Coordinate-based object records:
---*---
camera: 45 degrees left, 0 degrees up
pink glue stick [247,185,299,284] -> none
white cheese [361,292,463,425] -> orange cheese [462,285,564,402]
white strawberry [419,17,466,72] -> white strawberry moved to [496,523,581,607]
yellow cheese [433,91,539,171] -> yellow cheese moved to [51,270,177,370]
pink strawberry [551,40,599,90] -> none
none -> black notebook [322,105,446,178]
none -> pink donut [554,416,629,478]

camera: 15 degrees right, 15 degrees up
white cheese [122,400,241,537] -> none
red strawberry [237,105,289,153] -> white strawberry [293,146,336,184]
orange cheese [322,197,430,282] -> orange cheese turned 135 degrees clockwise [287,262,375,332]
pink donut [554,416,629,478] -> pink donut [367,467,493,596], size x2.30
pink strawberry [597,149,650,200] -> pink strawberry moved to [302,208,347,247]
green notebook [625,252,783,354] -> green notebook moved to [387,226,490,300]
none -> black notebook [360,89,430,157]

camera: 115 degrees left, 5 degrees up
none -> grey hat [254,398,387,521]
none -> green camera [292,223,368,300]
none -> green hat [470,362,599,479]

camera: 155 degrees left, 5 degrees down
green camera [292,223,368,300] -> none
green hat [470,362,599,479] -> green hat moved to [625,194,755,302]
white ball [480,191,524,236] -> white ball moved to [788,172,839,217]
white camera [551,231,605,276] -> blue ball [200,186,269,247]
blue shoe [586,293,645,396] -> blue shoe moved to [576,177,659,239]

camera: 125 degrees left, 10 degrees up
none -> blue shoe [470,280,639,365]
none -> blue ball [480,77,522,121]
---*---
• **What is required**: List all lines from the entries that include the word "white".

• **Written answer**:
white cheese [361,292,463,425] -> orange cheese [462,285,564,402]
white strawberry [419,17,466,72] -> white strawberry moved to [496,523,581,607]
white cheese [122,400,241,537] -> none
red strawberry [237,105,289,153] -> white strawberry [293,146,336,184]
white ball [480,191,524,236] -> white ball moved to [788,172,839,217]
white camera [551,231,605,276] -> blue ball [200,186,269,247]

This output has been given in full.